WORK REQUIRED
Pictures must be kept out of the copy. Every entry is to be duplicated exactly.

++++ INPUT MATERIAL ++++

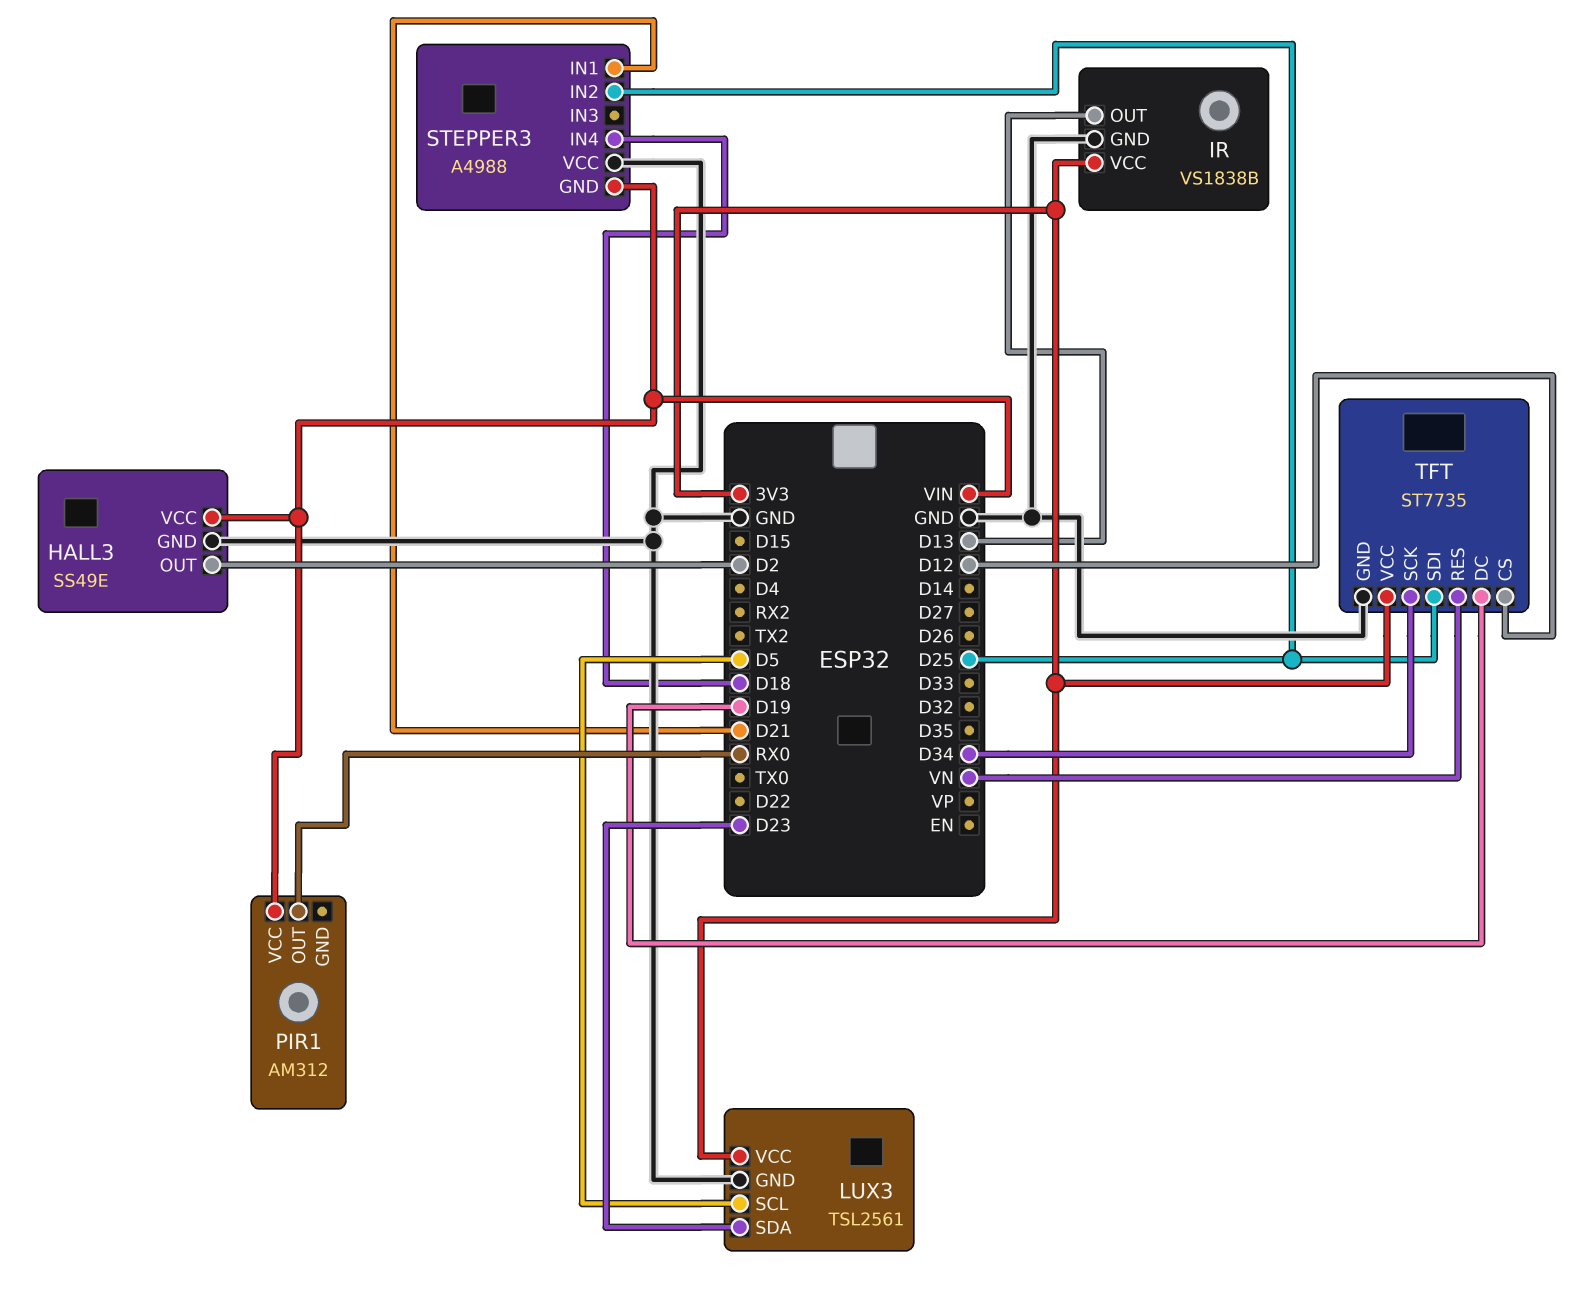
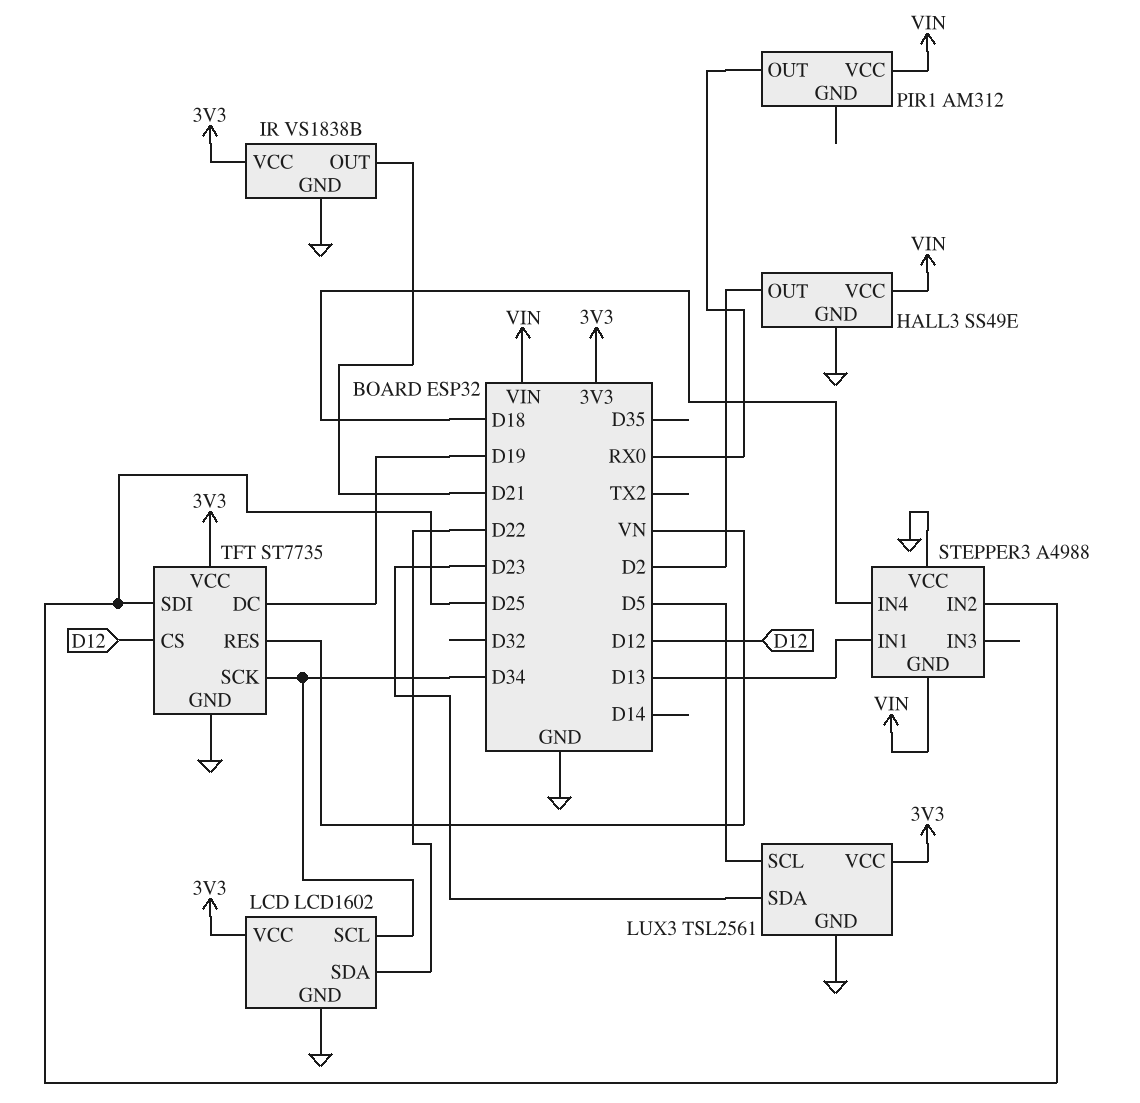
IR pin OUT: D13 -> D21
LCD: none -> LCD1602
LCD pin GND: none -> GND
LCD pin SCL: none -> D34
LCD pin SDA: none -> D22
LCD pin VCC: none -> 3V3
STEPPER3 pin IN1: D21 -> D13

++++

SOLUTION
IR pin OUT: D13 -> D21
LCD: none -> LCD1602
LCD pin GND: none -> GND
LCD pin SCL: none -> D34
LCD pin SDA: none -> D22
LCD pin VCC: none -> 3V3
STEPPER3 pin IN1: D21 -> D13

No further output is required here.